Problem to solve
Please pick out every line in the listing below that contains the word "What" and copy each one.

Material shown
— start —

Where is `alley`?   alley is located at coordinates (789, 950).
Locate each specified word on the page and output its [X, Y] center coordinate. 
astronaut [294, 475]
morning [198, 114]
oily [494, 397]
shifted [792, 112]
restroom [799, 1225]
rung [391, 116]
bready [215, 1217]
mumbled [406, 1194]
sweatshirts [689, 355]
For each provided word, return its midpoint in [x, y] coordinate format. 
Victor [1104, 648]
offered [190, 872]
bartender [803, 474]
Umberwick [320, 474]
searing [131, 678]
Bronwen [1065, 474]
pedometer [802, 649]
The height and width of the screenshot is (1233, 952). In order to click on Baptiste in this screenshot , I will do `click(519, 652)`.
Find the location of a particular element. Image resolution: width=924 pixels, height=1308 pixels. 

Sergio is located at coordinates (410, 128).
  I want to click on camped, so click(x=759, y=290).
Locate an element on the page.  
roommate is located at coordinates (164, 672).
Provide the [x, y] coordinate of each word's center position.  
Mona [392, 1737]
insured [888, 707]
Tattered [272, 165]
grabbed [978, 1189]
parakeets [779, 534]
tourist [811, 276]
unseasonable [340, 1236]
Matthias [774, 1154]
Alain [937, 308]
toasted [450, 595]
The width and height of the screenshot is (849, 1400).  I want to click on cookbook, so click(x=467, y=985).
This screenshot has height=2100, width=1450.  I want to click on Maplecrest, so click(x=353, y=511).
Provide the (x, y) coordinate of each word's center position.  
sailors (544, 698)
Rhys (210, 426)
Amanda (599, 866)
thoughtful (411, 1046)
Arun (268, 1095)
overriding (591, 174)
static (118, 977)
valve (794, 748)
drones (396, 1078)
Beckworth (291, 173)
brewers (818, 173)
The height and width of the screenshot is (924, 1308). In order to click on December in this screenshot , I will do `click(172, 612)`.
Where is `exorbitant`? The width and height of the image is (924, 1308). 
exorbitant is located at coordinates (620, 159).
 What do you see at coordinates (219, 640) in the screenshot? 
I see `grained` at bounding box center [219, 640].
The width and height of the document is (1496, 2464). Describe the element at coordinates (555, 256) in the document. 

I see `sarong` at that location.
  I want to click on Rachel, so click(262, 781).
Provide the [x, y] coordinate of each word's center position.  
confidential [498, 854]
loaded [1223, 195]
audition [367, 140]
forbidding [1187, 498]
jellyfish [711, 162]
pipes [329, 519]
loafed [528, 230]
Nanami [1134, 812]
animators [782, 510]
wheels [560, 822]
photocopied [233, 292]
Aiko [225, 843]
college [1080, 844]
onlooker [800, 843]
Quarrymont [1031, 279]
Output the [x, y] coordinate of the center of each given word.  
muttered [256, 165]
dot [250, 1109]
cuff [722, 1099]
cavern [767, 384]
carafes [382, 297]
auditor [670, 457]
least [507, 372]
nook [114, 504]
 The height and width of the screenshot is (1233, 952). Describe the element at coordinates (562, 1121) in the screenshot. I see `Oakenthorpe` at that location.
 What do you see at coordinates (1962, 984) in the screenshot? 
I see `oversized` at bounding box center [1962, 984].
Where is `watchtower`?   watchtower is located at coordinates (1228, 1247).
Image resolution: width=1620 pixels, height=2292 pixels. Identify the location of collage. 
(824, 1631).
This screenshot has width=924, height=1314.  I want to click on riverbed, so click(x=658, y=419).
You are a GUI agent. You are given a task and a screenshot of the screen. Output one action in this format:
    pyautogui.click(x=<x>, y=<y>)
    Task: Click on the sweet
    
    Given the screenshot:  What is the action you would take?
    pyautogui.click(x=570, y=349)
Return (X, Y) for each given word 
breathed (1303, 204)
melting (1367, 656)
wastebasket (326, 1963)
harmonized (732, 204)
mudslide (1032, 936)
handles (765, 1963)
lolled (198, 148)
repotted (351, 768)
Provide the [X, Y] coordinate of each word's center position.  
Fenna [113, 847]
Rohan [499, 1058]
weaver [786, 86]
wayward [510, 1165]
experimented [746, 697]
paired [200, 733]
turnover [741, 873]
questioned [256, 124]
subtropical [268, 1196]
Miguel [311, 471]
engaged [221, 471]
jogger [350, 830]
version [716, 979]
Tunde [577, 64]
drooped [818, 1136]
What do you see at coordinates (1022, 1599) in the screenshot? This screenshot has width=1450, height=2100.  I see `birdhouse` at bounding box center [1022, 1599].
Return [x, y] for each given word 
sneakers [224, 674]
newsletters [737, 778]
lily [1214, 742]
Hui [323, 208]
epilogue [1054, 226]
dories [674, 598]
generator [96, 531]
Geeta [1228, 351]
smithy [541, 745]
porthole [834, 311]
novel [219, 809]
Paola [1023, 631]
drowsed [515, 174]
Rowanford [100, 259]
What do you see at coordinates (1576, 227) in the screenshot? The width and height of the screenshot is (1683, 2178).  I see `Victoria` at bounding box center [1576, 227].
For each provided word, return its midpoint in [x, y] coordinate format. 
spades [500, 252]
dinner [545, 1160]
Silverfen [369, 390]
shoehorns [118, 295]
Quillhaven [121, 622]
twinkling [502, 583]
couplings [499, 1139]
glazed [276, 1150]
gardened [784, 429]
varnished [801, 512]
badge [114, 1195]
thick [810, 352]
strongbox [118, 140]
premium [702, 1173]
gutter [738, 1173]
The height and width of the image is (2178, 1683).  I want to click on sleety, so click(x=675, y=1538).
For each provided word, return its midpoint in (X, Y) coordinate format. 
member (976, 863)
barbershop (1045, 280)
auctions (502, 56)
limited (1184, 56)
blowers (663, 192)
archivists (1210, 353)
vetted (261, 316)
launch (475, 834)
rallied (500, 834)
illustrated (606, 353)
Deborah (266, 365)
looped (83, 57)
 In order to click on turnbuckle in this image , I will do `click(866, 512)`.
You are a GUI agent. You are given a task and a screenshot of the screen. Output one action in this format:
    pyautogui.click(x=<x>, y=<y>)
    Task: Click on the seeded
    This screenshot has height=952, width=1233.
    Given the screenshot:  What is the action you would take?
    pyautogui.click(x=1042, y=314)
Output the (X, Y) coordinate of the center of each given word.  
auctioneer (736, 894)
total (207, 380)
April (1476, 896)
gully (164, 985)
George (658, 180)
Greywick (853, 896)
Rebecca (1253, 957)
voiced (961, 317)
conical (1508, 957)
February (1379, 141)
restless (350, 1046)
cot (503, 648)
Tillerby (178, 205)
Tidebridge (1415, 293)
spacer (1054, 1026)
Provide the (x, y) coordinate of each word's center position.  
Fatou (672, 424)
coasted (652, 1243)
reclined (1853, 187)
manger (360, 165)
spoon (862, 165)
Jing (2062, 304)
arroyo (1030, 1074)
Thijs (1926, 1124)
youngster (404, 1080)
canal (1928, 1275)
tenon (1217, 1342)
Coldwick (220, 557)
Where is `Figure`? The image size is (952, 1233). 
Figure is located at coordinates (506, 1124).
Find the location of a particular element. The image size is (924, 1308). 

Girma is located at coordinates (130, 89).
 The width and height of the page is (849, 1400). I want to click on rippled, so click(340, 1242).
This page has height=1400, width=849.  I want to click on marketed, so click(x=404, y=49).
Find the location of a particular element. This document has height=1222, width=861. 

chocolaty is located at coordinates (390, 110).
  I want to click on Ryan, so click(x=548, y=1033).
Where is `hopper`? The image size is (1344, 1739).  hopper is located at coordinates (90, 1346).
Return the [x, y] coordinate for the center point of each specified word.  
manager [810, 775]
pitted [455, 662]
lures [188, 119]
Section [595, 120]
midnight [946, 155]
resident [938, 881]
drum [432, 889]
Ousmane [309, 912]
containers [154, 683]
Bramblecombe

— end —

Complete answer
 What do you see at coordinates (219, 640) in the screenshot? 
 What do you see at coordinates (1962, 984) in the screenshot? 
    Given the screenshot:  What is the action you would take?
What do you see at coordinates (1022, 1599) in the screenshot? This screenshot has width=1450, height=2100.  I see `birdhouse` at bounding box center [1022, 1599].
What do you see at coordinates (1576, 227) in the screenshot? The width and height of the screenshot is (1683, 2178).  I see `Victoria` at bounding box center [1576, 227].
    Given the screenshot:  What is the action you would take?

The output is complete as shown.